Segment Open

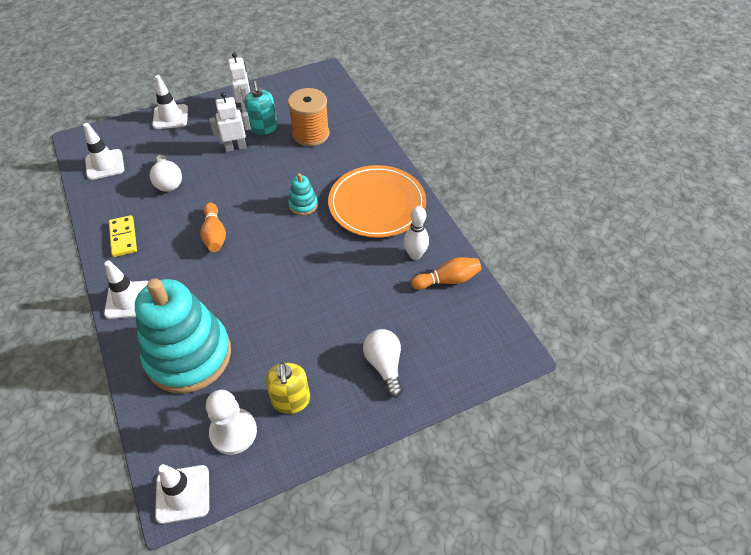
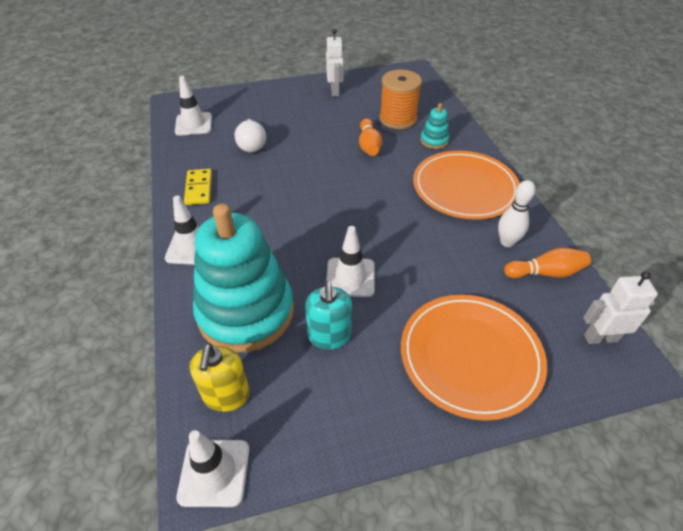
camera: 10 degrees right, 5 degrees down
(170, 117) = (262, 92): white traffic cone -> white traffic cone (350, 277)
(214, 234) = (291, 196): orange bowling pin -> orange bowling pin (369, 145)
(233, 432) = (284, 406): white pawn -> none
(235, 147) = (322, 123): white robot -> white robot (600, 338)
(263, 128) = (351, 109): turquoise soap dispenser -> turquoise soap dispenser (329, 336)
(291, 400) = (356, 380): yellow soap dispenser -> yellow soap dispenser (226, 395)
(303, 205) = (385, 180): turquoise stacking toy -> turquoise stacking toy (434, 140)
(384, 365) = (470, 356): white light bulb -> orange plate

Segment Closed

THE TASK — Lines from the one containing "(233, 432) = (284, 406): white pawn -> none" through the last line of the listing are to be restated word for word; no other line may appear.

TASK SOLUTION —
(233, 432) = (284, 406): white pawn -> none
(235, 147) = (322, 123): white robot -> white robot (600, 338)
(263, 128) = (351, 109): turquoise soap dispenser -> turquoise soap dispenser (329, 336)
(291, 400) = (356, 380): yellow soap dispenser -> yellow soap dispenser (226, 395)
(303, 205) = (385, 180): turquoise stacking toy -> turquoise stacking toy (434, 140)
(384, 365) = (470, 356): white light bulb -> orange plate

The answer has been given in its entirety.